Instructions for the task
From the records below, return every line containing the word "turquoise".

BEGIN Dataset

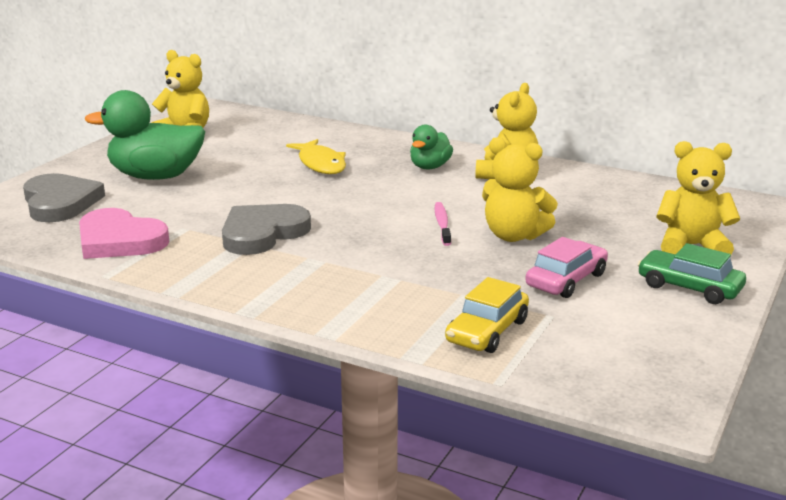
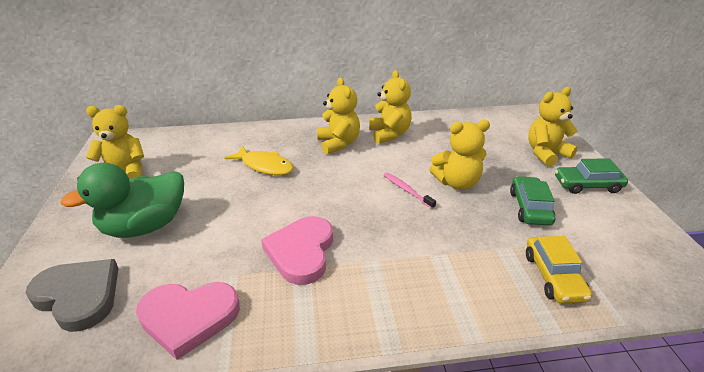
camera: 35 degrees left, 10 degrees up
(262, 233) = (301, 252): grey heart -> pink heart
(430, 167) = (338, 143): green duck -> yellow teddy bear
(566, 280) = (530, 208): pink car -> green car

END Dataset
BEGIN Dataset

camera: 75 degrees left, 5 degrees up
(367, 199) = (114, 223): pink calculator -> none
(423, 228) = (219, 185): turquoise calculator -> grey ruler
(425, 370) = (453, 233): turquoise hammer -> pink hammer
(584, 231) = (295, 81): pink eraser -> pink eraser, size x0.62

END Dataset

Response area
(423, 228) = (219, 185): turquoise calculator -> grey ruler
(425, 370) = (453, 233): turquoise hammer -> pink hammer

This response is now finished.